Before and after images:
Start of Block
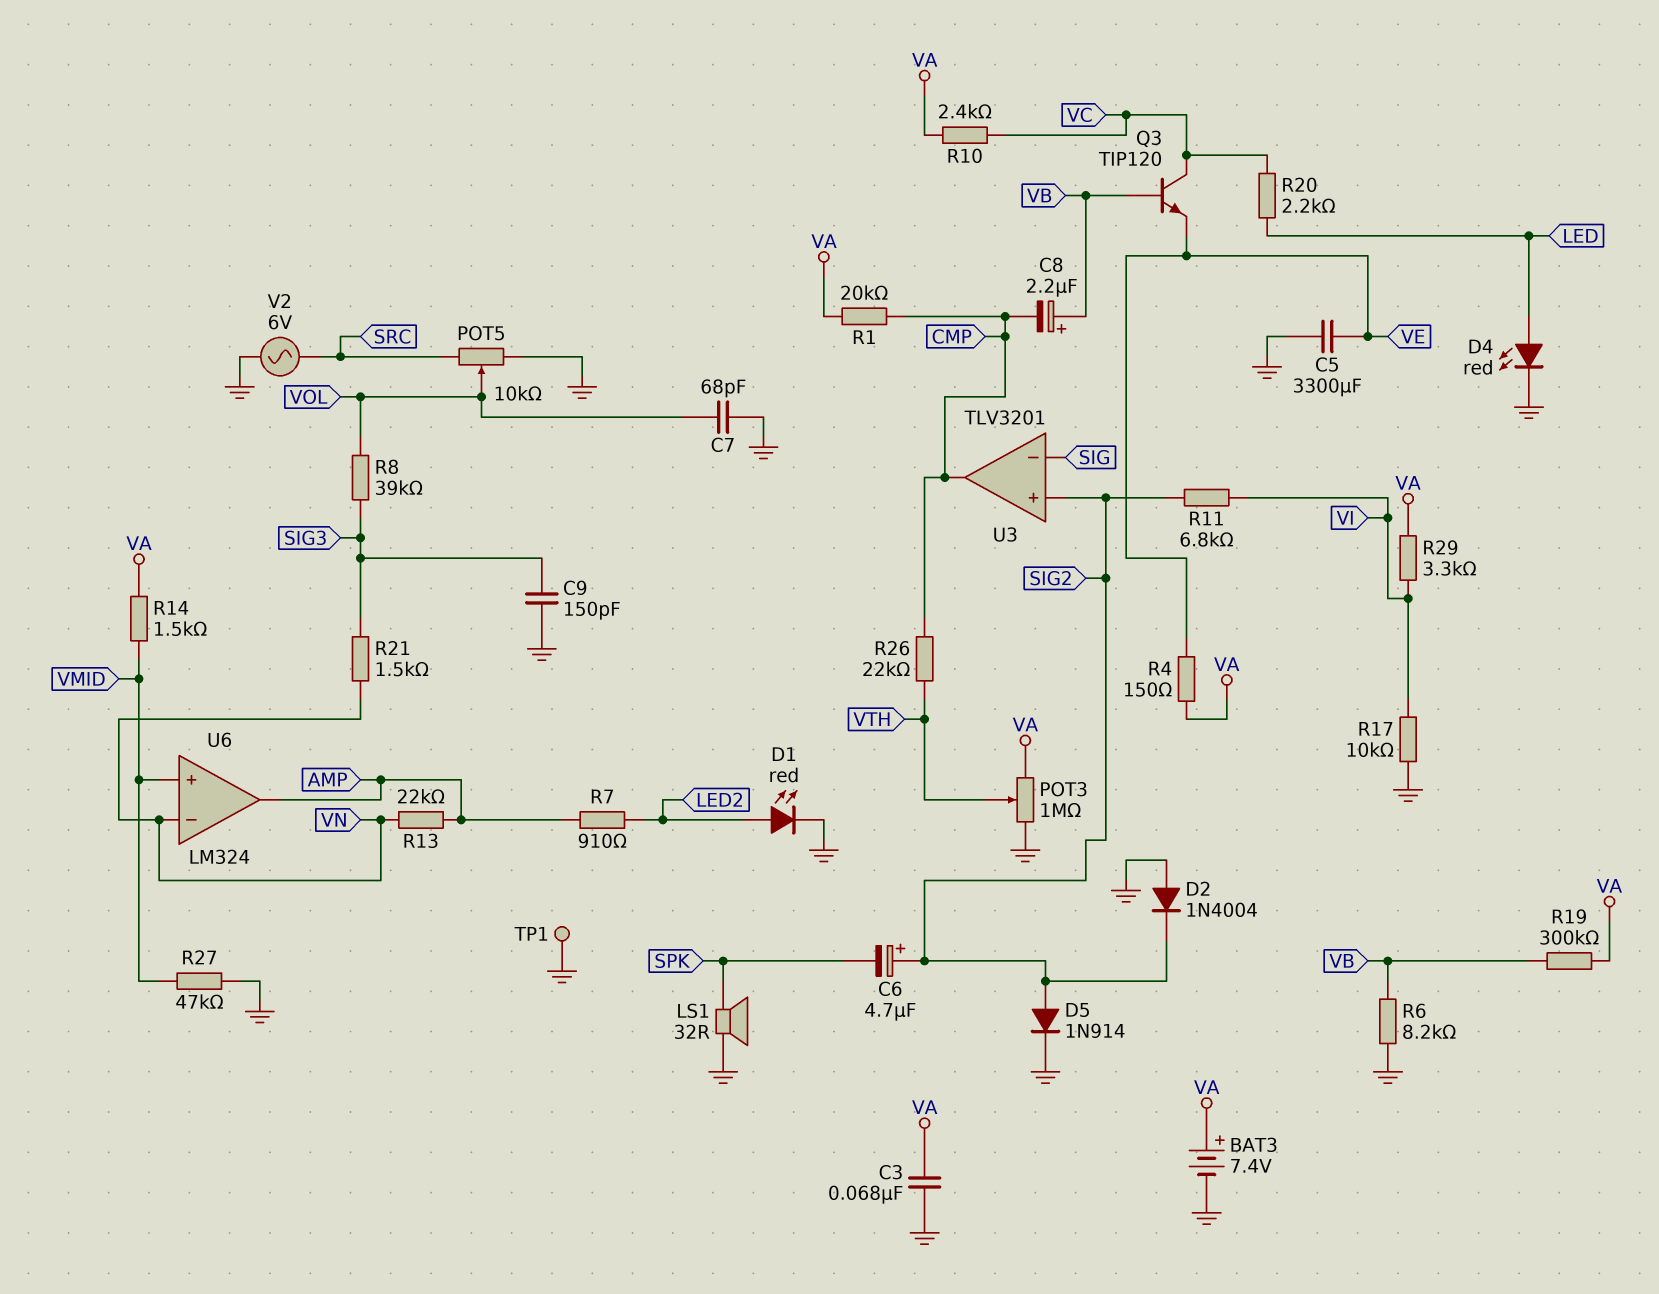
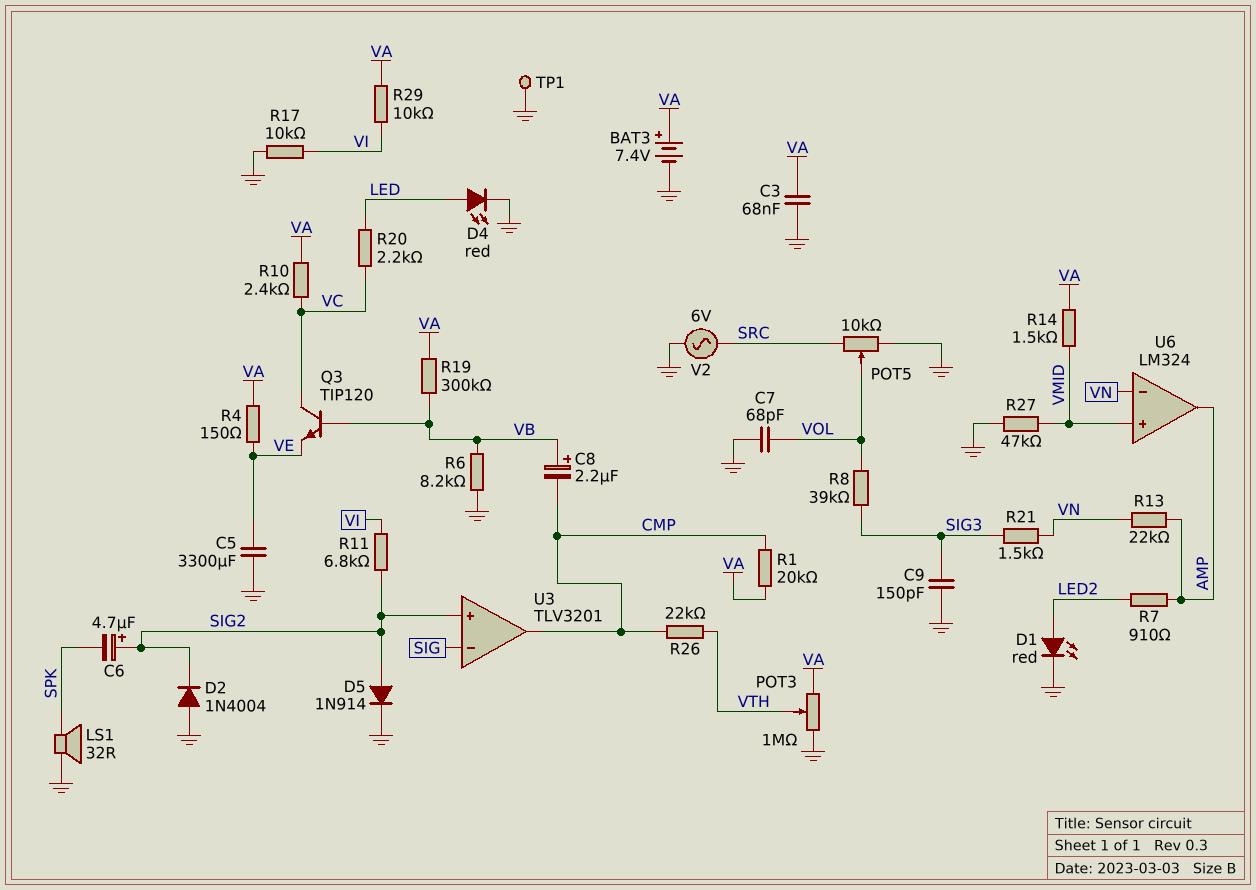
R29: 3.3k (VA, VI) -> 10k (VA, VI)

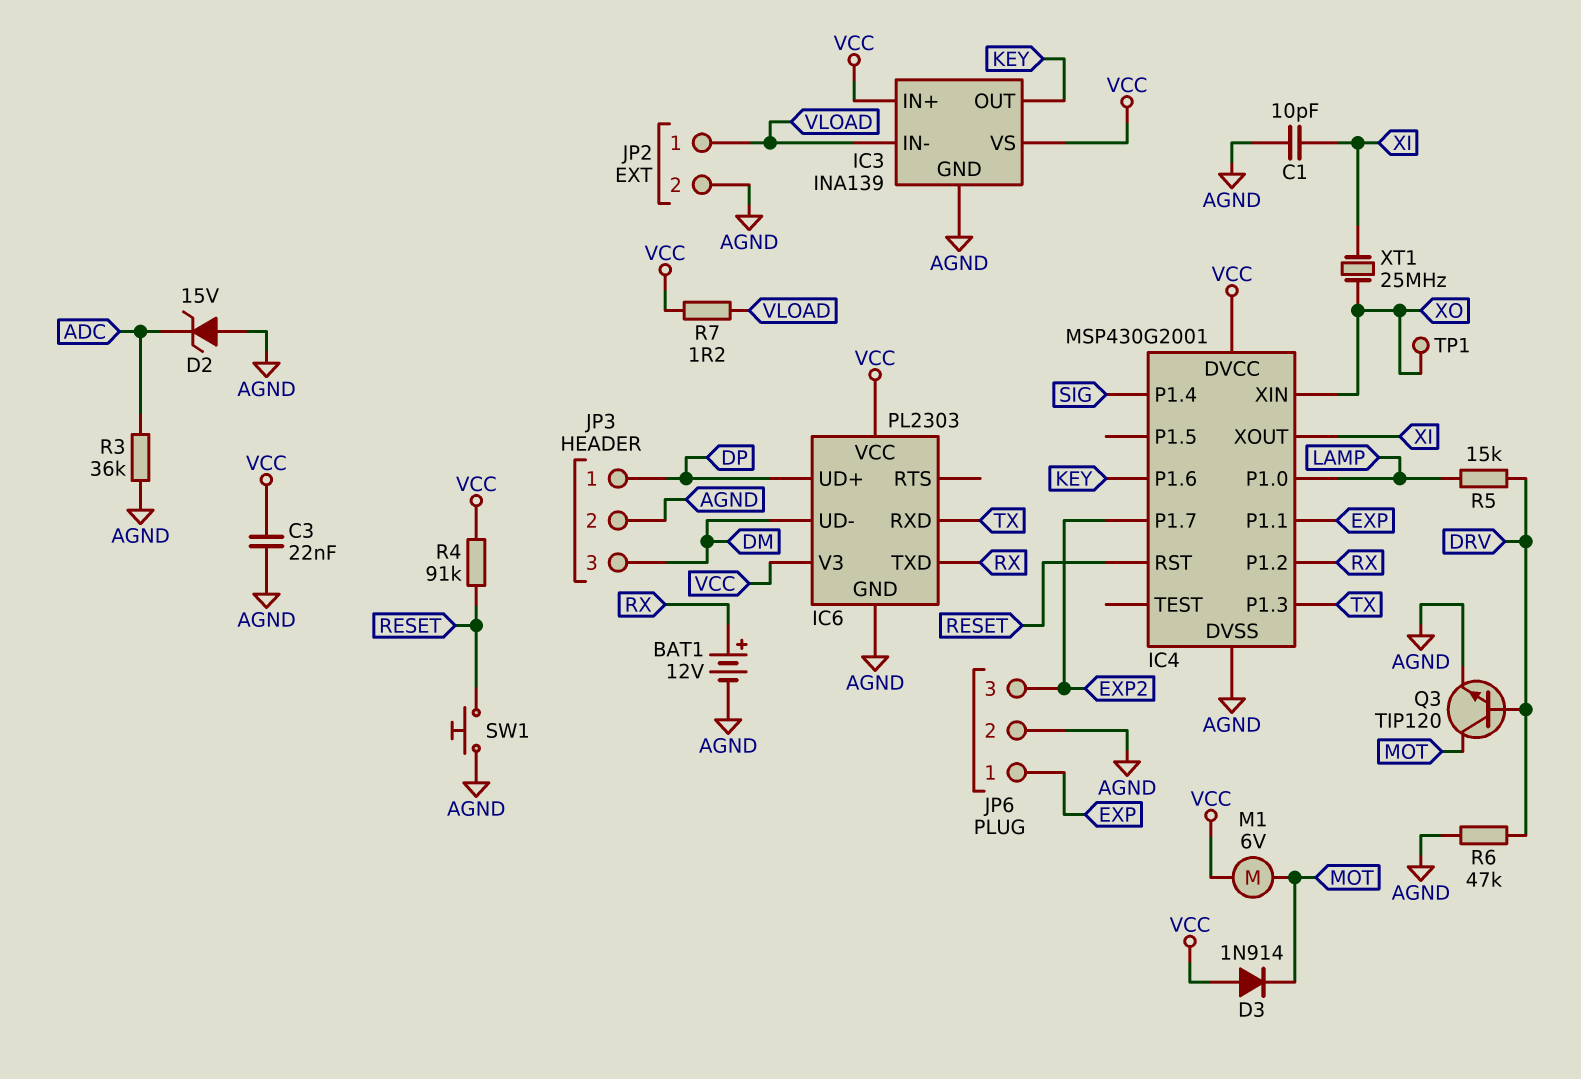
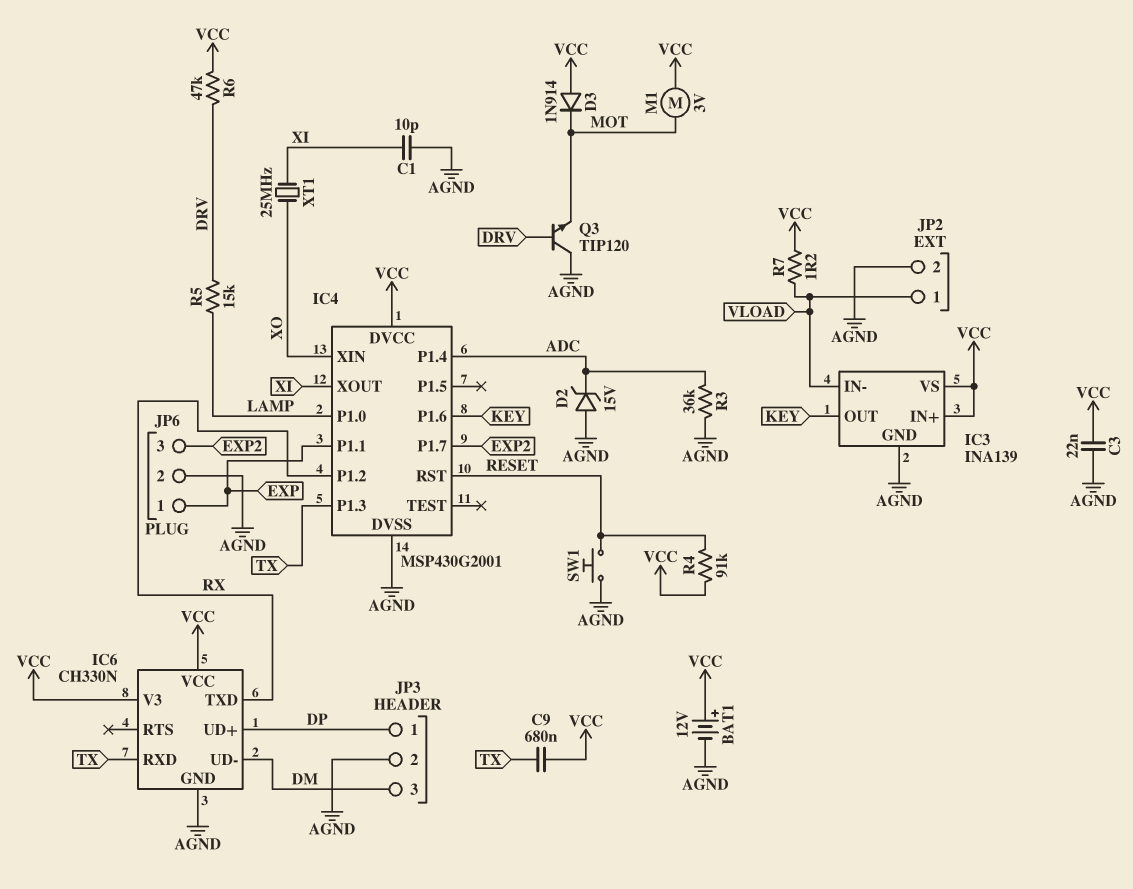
BAT1: 12V (plus RX, minus AGND) -> 12V (plus VCC, minus AGND)
C9: none -> 680nF (TX, VCC)
IC4 pin P1.4: SIG -> ADC
IC6: PL2303 -> CH330N
M1: motor 6V (MOT, VCC) -> motor 3V (MOT, VCC)
Q3: NPN TIP120 (B DRV, C MOT, E AGND) -> NPN TIP120 (B DRV, C AGND, E MOT)
R6: 47k (AGND, DRV) -> 47k (DRV, VCC)
TP1: test point (XO) -> none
End of Block
REQUIREMENT: Output nothing but the lines from the one with "BAT1: 12V (plus" through the last line above, each exactly as it stands.

YOUR RESPONSE:
BAT1: 12V (plus RX, minus AGND) -> 12V (plus VCC, minus AGND)
C9: none -> 680nF (TX, VCC)
IC4 pin P1.4: SIG -> ADC
IC6: PL2303 -> CH330N
M1: motor 6V (MOT, VCC) -> motor 3V (MOT, VCC)
Q3: NPN TIP120 (B DRV, C MOT, E AGND) -> NPN TIP120 (B DRV, C AGND, E MOT)
R6: 47k (AGND, DRV) -> 47k (DRV, VCC)
TP1: test point (XO) -> none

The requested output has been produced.